→ **PROBLEM TO SOLVE**
Write the data out again, character for character, with no images.

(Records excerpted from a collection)
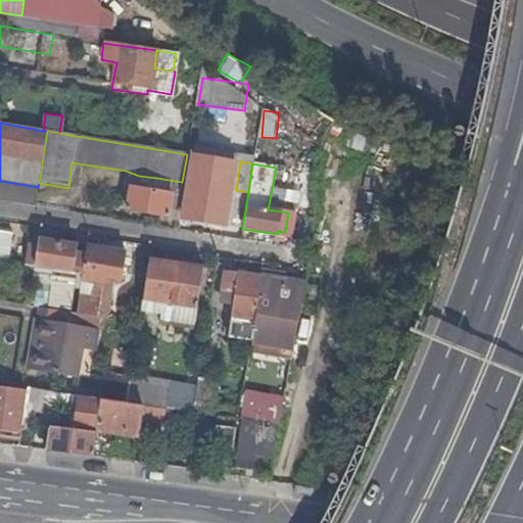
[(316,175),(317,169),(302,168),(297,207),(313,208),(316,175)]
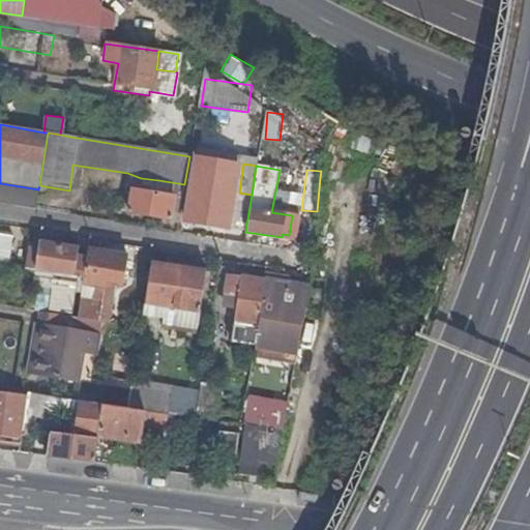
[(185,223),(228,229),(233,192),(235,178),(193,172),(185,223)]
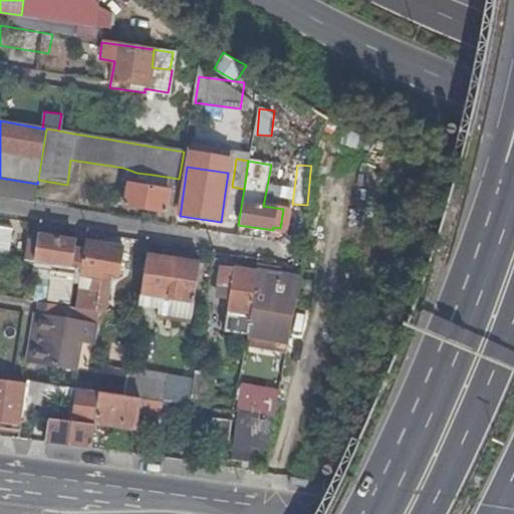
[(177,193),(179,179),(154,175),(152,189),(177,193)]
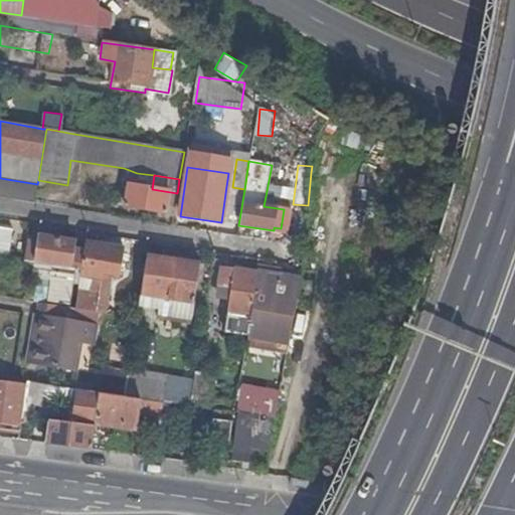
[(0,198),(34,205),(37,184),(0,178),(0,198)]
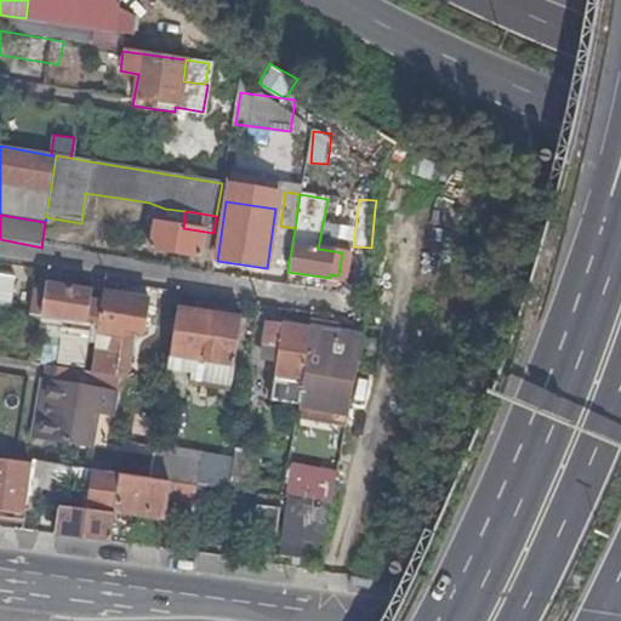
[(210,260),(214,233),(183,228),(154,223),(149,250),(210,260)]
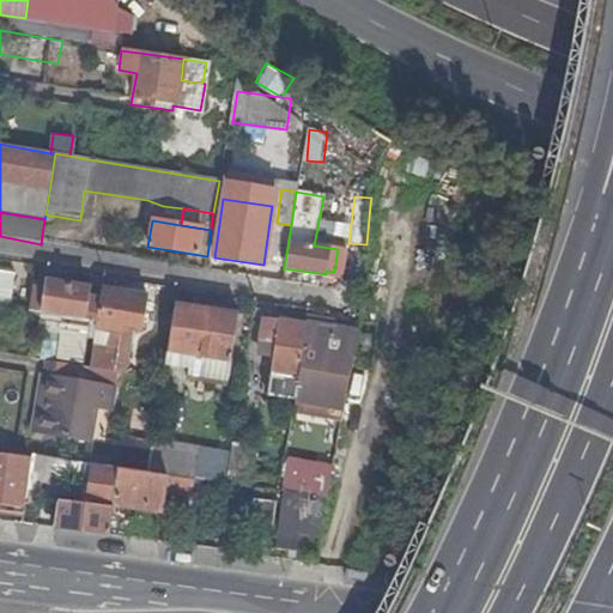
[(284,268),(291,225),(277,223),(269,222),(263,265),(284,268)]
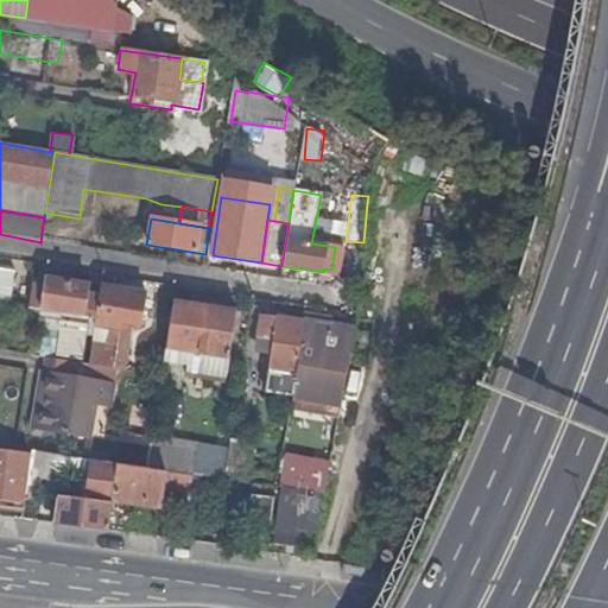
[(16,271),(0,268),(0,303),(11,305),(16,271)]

→ **EXERCISE SOLUTION**
[(316,175),(317,169),(302,168),(297,207),(313,208),(316,175)]
[(185,223),(228,229),(233,192),(235,178),(193,172),(185,223)]
[(177,193),(179,179),(154,175),(152,189),(177,193)]
[(0,198),(34,205),(37,184),(0,178),(0,198)]
[(210,260),(214,233),(183,228),(154,223),(149,250),(210,260)]
[(284,268),(291,225),(277,223),(269,222),(263,265),(284,268)]
[(16,271),(0,268),(0,303),(11,305),(16,271)]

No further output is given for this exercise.